From the line with "IMU1 pin SDA: GP20 -> GP4" through the final line, please write out the listing exactly, including both of those lines.

= Beginning of Section =

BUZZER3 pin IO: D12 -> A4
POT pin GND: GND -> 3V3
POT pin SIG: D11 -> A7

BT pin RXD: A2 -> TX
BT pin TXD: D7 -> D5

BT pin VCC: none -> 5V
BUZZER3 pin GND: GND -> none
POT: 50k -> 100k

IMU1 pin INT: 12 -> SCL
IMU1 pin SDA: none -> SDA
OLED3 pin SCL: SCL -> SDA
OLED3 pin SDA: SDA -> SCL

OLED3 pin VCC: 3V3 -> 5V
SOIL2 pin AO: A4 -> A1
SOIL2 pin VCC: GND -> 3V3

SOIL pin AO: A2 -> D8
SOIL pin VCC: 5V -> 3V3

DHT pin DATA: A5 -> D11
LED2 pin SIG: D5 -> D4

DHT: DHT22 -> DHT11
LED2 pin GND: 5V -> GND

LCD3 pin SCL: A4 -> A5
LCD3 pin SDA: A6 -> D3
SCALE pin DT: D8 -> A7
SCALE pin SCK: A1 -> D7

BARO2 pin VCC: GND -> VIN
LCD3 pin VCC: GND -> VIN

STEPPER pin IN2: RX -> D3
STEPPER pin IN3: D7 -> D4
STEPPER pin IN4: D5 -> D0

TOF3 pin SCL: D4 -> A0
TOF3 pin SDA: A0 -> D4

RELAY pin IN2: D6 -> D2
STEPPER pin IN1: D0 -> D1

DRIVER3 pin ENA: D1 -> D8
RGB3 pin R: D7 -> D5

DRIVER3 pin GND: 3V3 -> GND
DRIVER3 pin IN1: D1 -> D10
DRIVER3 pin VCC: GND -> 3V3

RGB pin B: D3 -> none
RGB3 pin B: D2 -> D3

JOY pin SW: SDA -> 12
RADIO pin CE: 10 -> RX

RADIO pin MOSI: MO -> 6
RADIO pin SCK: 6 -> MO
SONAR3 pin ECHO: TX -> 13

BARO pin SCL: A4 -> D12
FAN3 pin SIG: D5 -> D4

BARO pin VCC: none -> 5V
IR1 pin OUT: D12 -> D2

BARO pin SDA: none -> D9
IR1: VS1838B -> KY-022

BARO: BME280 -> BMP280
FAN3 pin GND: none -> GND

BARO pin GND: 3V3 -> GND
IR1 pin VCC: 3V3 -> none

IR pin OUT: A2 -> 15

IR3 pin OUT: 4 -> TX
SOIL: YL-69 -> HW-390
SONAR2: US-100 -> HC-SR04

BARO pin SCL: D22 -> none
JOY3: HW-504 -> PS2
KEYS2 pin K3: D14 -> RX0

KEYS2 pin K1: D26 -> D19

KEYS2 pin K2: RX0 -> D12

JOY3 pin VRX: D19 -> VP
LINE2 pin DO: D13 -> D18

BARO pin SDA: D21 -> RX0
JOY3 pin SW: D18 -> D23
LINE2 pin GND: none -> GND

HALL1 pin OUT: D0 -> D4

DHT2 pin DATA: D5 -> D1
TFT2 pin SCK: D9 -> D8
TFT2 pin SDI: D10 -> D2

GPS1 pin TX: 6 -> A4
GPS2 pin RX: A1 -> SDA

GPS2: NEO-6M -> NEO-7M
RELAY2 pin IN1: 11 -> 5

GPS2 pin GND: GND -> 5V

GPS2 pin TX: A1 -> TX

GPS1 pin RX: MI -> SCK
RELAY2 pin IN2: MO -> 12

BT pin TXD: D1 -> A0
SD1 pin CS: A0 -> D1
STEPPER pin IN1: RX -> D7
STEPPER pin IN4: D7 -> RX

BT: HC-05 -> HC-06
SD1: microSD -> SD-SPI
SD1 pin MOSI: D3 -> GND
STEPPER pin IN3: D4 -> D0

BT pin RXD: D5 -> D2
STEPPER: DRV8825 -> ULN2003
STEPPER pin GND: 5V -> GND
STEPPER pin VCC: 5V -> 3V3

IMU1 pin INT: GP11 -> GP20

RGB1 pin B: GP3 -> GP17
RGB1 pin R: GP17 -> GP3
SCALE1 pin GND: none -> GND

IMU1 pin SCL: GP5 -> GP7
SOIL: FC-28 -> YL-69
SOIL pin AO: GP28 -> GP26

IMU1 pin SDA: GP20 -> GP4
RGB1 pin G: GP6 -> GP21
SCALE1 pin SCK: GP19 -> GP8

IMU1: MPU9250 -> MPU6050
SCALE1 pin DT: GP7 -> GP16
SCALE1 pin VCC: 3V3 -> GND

= End of Section =

> _YOUR RESPONSE_
IMU1 pin SDA: GP20 -> GP4
RGB1 pin G: GP6 -> GP21
SCALE1 pin SCK: GP19 -> GP8

IMU1: MPU9250 -> MPU6050
SCALE1 pin DT: GP7 -> GP16
SCALE1 pin VCC: 3V3 -> GND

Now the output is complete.